Source data:
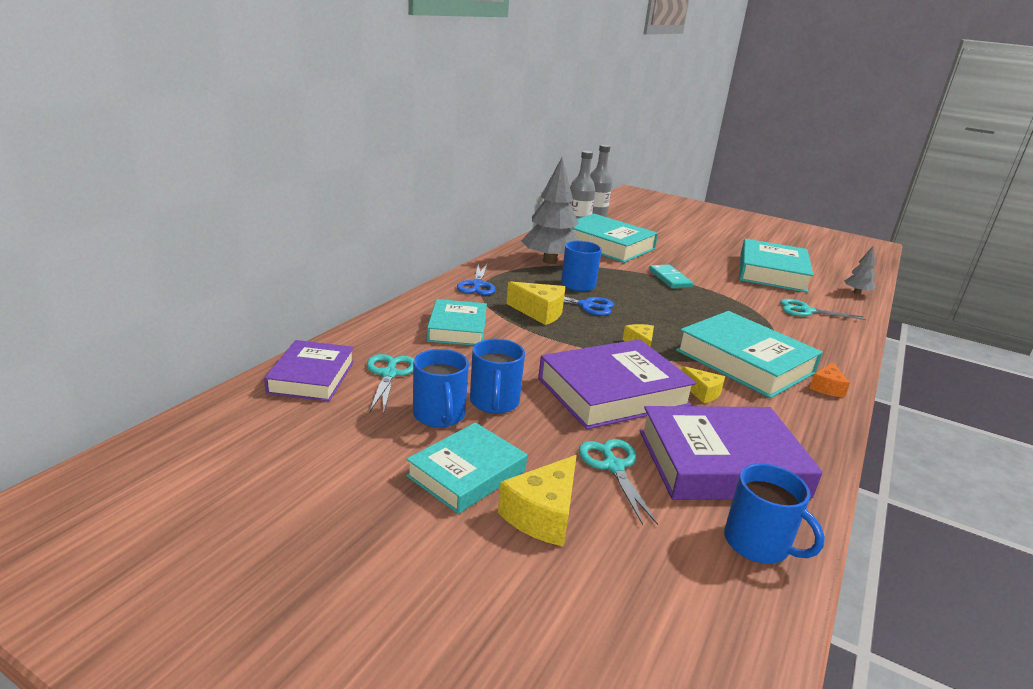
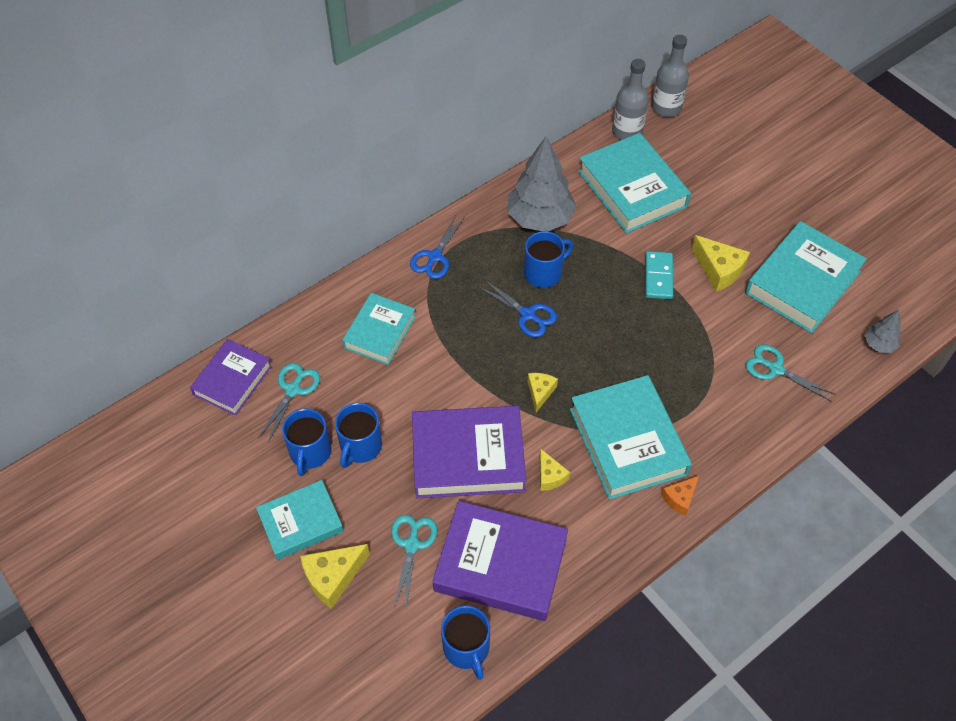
camera: 25 degrees right, 30 degrees up
yellow cheese [506,281,565,325] -> yellow cheese moved to [691,235,750,292]

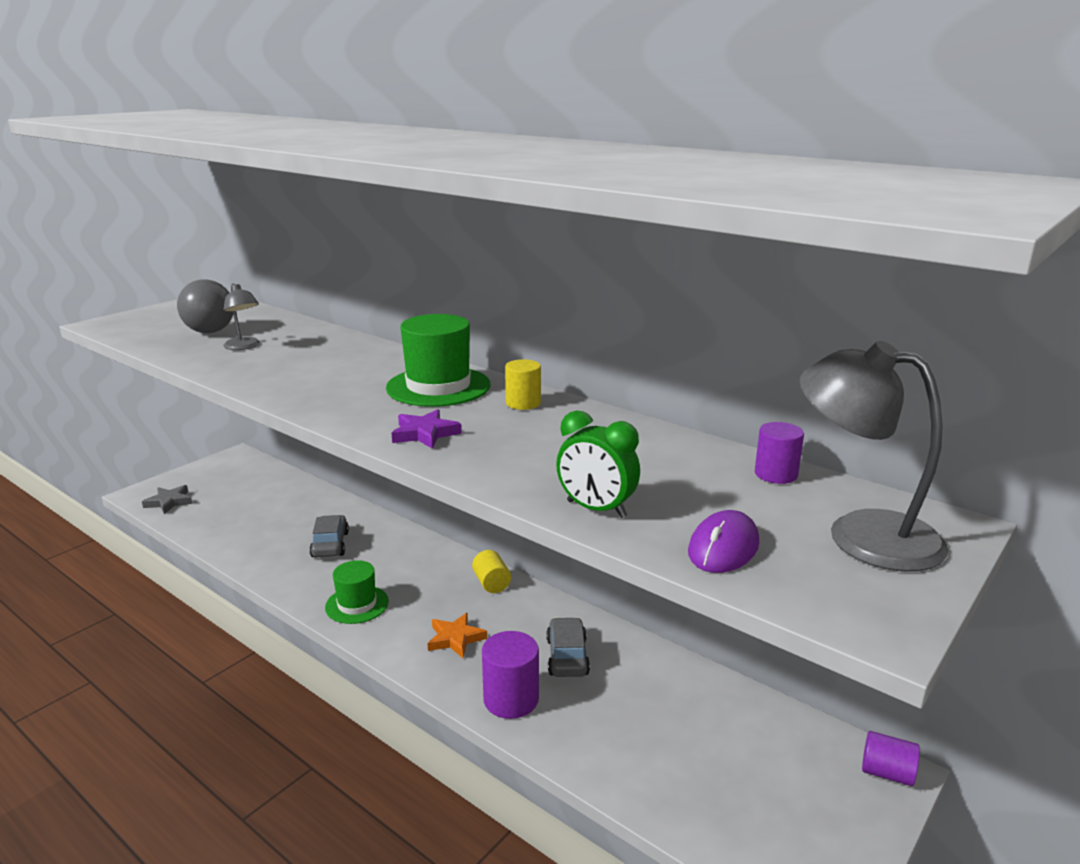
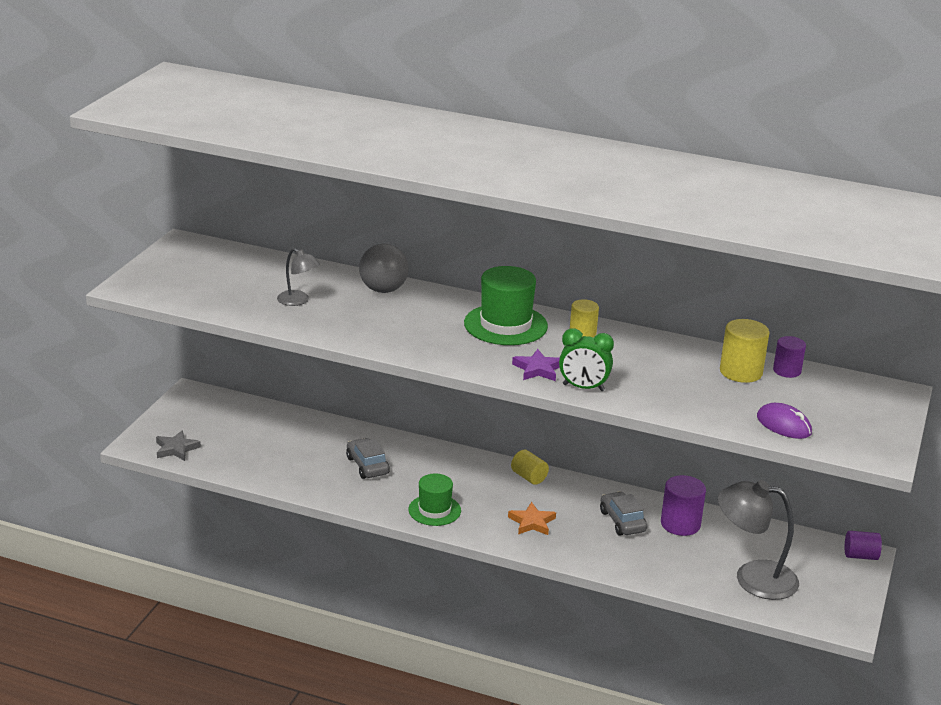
camera: 20 degrees left, 5 degrees up
grey ball [177,279,233,333] -> grey ball moved to [359,244,409,293]
purple cylinder [482,631,539,719] -> purple cylinder moved to [661,475,706,536]
green clock [556,410,640,518] -> green clock moved to [559,328,614,391]
purple mouse [688,510,759,573] -> purple mouse turned 60 degrees counterclockwise [757,403,812,439]
grey lamp [800,341,949,572] -> grey lamp moved to [718,480,799,600]
none -> yellow cylinder [720,319,769,383]

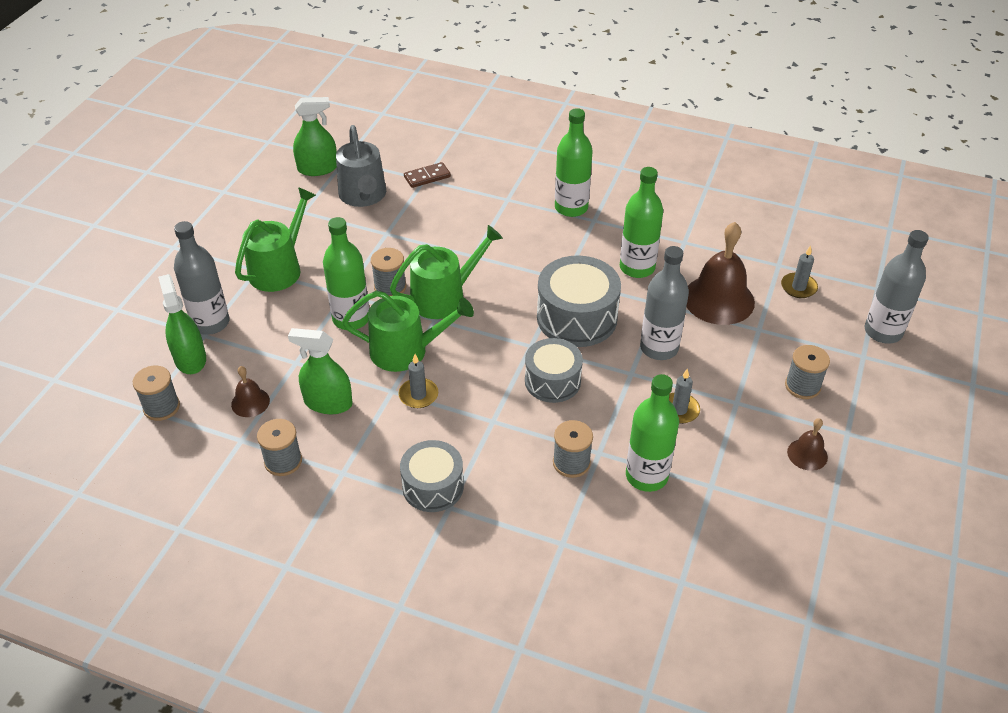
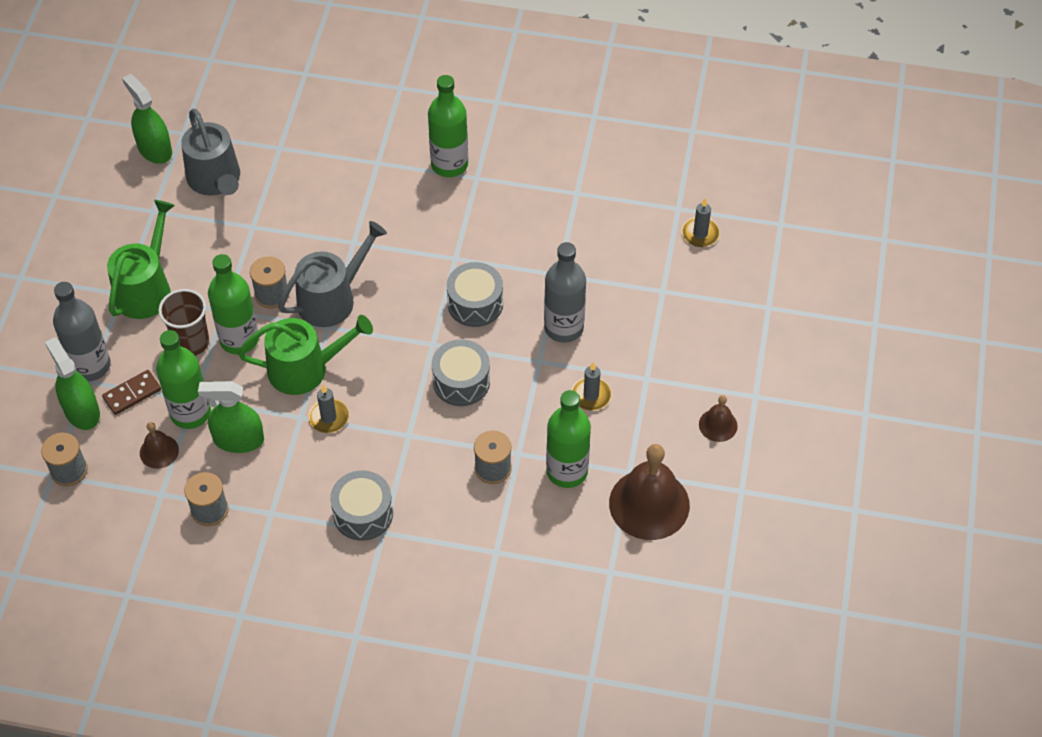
camera: 10 degrees left, 10 degrees up
green spray bottle [293,97,337,176] -> green spray bottle turned 105 degrees counterclockwise [122,74,172,164]
green watering can [390,225,503,319] -> grey watering can [278,221,387,327]
brown domino [404,162,451,188] -> brown domino moved to [102,370,161,415]
grey drum [537,255,621,347] -> grey drum [447,262,503,327], size x0.66
green bottle [620,167,663,278] -> green bottle moved to [156,330,211,429]
brown bell [686,222,755,325] -> brown bell moved to [609,444,690,540]
grey spool [785,345,830,399] -> none
grey bottle [865,230,929,344] -> none
none -> brown cup [158,289,209,356]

ACTIVITY: Your copy should match the records above exactly, except that it contains no pictures.

EXERCISE RESULT:
camera: 25 degrees right, 30 degrees up
yellow cheese [506,281,565,325] -> yellow cheese moved to [691,235,750,292]

camera: 20 degrees left, 5 degrees up
grey ball [177,279,233,333] -> grey ball moved to [359,244,409,293]
purple cylinder [482,631,539,719] -> purple cylinder moved to [661,475,706,536]
green clock [556,410,640,518] -> green clock moved to [559,328,614,391]
purple mouse [688,510,759,573] -> purple mouse turned 60 degrees counterclockwise [757,403,812,439]
grey lamp [800,341,949,572] -> grey lamp moved to [718,480,799,600]
none -> yellow cylinder [720,319,769,383]

camera: 10 degrees left, 10 degrees up
green spray bottle [293,97,337,176] -> green spray bottle turned 105 degrees counterclockwise [122,74,172,164]
green watering can [390,225,503,319] -> grey watering can [278,221,387,327]
brown domino [404,162,451,188] -> brown domino moved to [102,370,161,415]
grey drum [537,255,621,347] -> grey drum [447,262,503,327], size x0.66
green bottle [620,167,663,278] -> green bottle moved to [156,330,211,429]
brown bell [686,222,755,325] -> brown bell moved to [609,444,690,540]
grey spool [785,345,830,399] -> none
grey bottle [865,230,929,344] -> none
none -> brown cup [158,289,209,356]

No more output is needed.